AIM OF THE EXERCISE —
Each line of the data below should be restated exactly, with images left out.

INFORMATION PROVIDED —
■ ■ ■

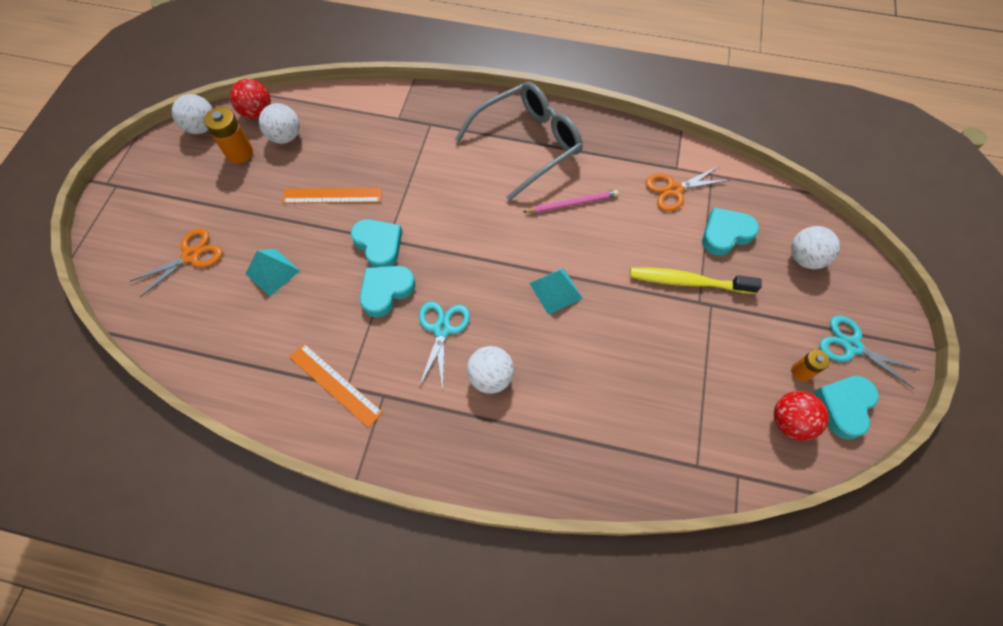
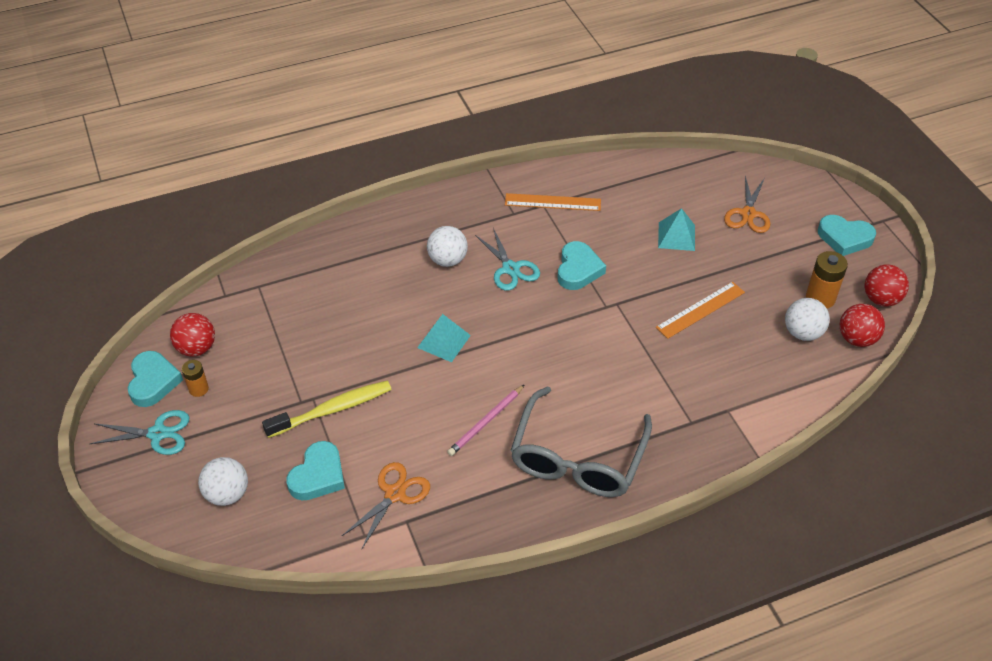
camera: 145 degrees right, 15 degrees down
(202, 127) = (881, 299): white ball -> red ball
(379, 245) = (619, 296): turquoise heart -> turquoise heart (844, 238)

■ ■ ■

EXERCISE OUTPUT —
camera: 145 degrees right, 15 degrees down
(202, 127) = (881, 299): white ball -> red ball
(379, 245) = (619, 296): turquoise heart -> turquoise heart (844, 238)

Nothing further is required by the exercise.